▸ GIVEN REQUEST
Return verbatim all lines from the first one in the records to the line with "Given the image: H&E-stained", both ends kept.

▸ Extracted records

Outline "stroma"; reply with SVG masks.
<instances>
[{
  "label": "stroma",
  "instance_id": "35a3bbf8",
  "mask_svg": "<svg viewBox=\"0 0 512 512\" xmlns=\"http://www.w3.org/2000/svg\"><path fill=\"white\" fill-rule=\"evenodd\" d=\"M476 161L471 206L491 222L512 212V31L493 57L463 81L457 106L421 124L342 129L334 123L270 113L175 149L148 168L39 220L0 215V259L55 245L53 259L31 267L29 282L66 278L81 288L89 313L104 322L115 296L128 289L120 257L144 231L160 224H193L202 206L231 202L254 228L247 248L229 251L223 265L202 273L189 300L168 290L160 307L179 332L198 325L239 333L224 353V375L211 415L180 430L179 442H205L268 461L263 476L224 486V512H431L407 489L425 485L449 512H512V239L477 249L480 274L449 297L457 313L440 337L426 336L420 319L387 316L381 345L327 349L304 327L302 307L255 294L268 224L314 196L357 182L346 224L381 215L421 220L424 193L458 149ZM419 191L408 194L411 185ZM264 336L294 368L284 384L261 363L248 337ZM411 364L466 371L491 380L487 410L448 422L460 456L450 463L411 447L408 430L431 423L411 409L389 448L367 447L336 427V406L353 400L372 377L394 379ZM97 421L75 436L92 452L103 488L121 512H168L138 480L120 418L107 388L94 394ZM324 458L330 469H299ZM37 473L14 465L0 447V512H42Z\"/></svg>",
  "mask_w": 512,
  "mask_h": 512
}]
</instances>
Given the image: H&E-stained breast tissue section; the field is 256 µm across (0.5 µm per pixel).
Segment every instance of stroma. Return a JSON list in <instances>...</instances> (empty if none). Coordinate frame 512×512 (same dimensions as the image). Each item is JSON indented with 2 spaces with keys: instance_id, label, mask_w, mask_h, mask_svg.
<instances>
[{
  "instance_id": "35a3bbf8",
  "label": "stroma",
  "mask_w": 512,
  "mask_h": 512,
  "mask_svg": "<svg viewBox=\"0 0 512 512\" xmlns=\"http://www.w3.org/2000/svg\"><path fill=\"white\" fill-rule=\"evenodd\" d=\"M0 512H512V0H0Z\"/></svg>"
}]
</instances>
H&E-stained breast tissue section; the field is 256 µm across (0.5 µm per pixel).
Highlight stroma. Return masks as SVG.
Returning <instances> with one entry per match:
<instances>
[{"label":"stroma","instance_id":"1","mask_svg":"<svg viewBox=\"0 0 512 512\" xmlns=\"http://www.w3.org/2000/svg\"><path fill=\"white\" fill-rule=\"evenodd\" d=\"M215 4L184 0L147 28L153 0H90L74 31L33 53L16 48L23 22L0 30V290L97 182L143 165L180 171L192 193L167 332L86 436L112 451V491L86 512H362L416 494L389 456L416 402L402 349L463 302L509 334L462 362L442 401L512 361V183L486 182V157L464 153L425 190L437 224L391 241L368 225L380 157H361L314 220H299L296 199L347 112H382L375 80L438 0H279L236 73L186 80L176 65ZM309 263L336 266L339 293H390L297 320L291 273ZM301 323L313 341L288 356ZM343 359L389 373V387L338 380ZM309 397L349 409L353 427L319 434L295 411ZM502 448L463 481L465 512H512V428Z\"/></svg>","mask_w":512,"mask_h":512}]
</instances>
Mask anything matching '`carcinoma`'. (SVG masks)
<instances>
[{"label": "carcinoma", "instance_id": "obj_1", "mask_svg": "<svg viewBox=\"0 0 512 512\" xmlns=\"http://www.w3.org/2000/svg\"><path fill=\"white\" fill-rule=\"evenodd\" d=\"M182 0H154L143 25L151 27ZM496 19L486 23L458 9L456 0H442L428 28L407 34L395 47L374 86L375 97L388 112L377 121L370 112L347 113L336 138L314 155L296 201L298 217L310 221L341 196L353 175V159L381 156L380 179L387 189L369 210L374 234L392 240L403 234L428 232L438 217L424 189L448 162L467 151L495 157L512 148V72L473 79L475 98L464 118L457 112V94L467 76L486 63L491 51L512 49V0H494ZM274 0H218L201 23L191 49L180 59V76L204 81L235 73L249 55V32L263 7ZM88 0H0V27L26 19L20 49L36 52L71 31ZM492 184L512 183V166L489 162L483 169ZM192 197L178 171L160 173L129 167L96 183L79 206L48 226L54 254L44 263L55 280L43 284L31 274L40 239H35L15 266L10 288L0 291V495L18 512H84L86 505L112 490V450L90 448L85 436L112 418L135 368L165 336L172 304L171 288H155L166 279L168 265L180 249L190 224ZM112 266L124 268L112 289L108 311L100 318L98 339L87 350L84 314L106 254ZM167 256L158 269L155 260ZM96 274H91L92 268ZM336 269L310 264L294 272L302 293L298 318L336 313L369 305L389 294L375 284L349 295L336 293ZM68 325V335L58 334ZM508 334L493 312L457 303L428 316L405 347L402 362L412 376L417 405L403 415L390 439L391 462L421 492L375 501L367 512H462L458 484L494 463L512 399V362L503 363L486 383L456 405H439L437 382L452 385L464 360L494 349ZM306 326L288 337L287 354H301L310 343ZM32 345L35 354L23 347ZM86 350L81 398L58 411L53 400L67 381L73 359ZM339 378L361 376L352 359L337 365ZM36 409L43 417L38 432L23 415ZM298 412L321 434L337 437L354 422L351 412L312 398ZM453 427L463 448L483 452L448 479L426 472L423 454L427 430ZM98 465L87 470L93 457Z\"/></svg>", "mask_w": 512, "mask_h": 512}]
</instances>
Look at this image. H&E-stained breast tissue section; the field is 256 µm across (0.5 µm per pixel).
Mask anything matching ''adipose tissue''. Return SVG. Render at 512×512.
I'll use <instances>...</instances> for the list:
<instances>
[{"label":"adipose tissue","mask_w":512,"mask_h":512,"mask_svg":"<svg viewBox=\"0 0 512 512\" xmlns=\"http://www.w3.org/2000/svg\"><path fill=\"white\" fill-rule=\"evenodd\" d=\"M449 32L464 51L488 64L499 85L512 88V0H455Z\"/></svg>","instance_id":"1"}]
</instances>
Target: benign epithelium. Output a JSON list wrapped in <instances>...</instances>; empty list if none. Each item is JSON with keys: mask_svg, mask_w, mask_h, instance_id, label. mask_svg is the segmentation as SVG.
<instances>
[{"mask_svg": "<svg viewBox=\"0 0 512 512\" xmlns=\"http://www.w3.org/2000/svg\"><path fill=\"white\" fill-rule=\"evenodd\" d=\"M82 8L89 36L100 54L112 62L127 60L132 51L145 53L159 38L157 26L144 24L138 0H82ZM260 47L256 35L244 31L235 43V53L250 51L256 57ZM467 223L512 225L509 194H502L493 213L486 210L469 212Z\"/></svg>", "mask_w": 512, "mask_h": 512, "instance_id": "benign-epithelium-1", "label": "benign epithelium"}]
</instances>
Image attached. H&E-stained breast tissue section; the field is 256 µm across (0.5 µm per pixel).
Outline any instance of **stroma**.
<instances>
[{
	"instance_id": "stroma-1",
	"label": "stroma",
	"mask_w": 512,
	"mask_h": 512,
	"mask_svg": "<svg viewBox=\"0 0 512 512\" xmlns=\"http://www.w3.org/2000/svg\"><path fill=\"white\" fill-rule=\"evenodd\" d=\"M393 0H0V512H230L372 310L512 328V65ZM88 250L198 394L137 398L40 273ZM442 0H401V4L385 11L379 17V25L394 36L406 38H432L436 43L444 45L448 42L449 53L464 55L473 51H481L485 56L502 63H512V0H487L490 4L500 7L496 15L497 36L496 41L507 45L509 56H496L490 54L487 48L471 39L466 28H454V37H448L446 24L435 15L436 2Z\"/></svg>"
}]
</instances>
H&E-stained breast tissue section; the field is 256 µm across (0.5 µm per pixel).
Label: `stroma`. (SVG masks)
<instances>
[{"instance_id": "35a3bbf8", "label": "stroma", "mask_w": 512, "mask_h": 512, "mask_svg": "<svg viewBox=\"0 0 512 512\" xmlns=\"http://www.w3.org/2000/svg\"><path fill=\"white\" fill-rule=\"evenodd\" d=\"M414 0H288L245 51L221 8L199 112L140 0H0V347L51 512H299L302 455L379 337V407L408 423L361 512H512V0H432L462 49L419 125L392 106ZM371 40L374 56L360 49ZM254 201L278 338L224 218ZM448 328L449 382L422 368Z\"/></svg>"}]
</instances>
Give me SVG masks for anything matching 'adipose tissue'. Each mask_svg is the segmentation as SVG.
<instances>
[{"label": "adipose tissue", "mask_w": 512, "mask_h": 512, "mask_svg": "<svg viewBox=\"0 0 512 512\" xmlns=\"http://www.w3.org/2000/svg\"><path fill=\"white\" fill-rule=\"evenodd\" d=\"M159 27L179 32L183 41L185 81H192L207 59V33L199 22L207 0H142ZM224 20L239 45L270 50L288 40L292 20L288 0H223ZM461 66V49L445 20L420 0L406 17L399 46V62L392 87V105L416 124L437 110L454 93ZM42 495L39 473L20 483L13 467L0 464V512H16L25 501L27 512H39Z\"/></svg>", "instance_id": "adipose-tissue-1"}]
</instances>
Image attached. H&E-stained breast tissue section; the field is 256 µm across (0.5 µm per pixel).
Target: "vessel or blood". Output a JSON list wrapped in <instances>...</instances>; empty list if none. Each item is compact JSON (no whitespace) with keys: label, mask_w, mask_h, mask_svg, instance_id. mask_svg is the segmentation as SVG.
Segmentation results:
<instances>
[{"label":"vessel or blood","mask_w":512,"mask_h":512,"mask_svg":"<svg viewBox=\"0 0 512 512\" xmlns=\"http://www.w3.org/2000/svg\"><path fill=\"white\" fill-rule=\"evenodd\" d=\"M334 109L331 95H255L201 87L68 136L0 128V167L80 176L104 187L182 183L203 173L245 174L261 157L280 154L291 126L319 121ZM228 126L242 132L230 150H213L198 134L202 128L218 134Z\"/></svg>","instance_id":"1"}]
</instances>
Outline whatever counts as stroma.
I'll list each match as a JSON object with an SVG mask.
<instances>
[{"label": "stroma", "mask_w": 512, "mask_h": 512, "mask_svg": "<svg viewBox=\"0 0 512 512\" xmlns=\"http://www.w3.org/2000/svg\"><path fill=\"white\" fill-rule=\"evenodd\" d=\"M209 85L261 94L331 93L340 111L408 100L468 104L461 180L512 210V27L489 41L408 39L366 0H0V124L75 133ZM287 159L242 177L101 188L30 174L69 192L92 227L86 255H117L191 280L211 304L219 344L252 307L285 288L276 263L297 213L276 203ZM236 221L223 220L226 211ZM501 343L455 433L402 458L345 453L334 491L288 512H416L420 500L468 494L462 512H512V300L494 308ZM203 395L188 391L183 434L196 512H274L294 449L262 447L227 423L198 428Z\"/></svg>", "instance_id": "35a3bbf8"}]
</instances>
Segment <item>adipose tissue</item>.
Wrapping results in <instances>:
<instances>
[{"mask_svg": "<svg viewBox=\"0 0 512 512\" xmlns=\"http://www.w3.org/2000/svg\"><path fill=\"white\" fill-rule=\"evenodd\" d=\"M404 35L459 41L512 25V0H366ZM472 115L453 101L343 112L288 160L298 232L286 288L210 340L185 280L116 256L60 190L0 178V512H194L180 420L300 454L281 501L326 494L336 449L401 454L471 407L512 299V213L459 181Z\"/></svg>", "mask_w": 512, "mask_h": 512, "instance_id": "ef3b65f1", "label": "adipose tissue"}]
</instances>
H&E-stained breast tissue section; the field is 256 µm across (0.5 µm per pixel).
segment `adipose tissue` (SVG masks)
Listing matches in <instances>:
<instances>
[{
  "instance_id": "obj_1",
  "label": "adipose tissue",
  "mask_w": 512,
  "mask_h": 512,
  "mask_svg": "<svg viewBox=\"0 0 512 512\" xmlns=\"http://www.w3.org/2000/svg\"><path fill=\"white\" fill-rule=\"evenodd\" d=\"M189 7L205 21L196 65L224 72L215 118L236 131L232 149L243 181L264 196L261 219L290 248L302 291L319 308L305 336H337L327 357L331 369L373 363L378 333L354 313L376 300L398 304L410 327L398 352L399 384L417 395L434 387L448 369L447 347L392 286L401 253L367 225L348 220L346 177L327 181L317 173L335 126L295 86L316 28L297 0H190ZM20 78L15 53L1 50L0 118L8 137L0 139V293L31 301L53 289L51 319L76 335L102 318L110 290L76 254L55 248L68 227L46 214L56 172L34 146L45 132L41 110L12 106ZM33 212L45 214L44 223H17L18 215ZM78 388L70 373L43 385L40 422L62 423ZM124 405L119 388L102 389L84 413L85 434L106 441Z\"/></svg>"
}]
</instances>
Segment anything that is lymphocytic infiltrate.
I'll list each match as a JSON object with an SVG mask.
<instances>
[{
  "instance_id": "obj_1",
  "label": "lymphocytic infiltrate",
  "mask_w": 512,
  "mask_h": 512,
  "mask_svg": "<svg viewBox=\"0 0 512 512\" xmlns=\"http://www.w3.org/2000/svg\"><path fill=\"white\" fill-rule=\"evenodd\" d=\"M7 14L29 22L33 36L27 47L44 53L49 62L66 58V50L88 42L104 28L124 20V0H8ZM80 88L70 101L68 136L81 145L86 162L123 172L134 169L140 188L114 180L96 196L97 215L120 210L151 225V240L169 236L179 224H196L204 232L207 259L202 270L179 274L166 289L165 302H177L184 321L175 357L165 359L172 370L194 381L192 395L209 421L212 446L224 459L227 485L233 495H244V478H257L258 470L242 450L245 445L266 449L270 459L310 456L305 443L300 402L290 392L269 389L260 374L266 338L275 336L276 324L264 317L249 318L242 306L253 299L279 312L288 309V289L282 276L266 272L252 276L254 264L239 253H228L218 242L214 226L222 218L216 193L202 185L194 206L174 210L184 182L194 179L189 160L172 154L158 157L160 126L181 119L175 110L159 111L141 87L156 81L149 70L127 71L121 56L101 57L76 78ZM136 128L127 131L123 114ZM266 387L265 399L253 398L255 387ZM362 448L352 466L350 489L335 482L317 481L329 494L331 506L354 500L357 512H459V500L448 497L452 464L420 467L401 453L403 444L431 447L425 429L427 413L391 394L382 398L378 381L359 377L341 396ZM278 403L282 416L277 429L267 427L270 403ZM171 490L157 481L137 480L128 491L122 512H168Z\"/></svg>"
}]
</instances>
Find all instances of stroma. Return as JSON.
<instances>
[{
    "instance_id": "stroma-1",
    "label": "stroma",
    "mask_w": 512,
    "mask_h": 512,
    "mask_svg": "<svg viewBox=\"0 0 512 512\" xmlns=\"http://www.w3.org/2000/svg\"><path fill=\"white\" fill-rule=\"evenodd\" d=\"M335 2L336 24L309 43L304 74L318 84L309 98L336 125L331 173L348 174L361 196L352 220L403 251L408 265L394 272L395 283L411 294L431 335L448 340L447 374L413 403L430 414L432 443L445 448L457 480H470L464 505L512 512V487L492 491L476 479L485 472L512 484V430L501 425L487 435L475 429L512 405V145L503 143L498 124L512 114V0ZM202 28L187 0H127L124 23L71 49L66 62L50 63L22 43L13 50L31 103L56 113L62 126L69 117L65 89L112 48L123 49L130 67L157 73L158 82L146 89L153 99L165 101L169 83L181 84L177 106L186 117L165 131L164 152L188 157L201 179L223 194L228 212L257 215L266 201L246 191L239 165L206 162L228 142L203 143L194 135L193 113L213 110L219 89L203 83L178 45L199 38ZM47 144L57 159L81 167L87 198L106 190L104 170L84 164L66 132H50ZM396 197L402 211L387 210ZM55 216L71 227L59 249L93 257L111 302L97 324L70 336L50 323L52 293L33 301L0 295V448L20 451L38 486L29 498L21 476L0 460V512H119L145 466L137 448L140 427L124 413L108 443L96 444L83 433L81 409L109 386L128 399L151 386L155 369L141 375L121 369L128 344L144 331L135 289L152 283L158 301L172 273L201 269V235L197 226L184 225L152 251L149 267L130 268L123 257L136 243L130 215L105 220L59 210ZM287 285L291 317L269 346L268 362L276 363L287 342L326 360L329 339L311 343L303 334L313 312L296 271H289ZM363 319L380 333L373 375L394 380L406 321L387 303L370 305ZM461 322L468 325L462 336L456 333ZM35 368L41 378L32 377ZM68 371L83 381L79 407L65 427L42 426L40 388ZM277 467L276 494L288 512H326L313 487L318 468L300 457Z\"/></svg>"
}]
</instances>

▸ ANSWER TO THIS EXERCISE
Outline "stroma"; reply with SVG masks.
<instances>
[{
  "label": "stroma",
  "instance_id": "35a3bbf8",
  "mask_svg": "<svg viewBox=\"0 0 512 512\" xmlns=\"http://www.w3.org/2000/svg\"><path fill=\"white\" fill-rule=\"evenodd\" d=\"M476 161L471 206L491 222L512 212V31L493 57L463 81L457 106L421 124L342 129L334 123L270 113L175 149L148 168L39 220L0 215V259L55 245L53 259L31 267L29 282L66 278L81 288L89 313L104 322L115 296L128 289L120 257L144 231L160 224H193L202 206L231 202L254 228L247 248L229 251L223 265L202 273L189 300L168 290L160 307L179 332L198 325L239 333L224 353V375L211 415L180 430L179 442H205L268 461L263 476L224 486V512H431L407 489L425 485L449 512H512V239L477 249L480 274L449 297L457 313L440 337L426 336L420 319L387 316L381 345L327 349L304 327L302 307L255 294L268 224L314 196L357 182L346 224L381 215L421 220L424 193L458 149ZM419 191L408 194L411 185ZM264 336L294 368L284 384L261 363L248 337ZM411 364L466 371L491 380L487 410L448 422L460 456L450 463L411 447L408 430L431 423L411 409L389 448L367 447L336 427V406L353 400L372 377L394 379ZM97 421L75 436L92 452L103 488L121 512H168L138 480L120 418L107 388L94 394ZM324 458L330 469H299ZM37 473L14 465L0 447V512H42Z\"/></svg>",
  "mask_w": 512,
  "mask_h": 512
}]
</instances>
Given the image: H&E-stained breast tissue section; the field is 256 µm across (0.5 µm per pixel).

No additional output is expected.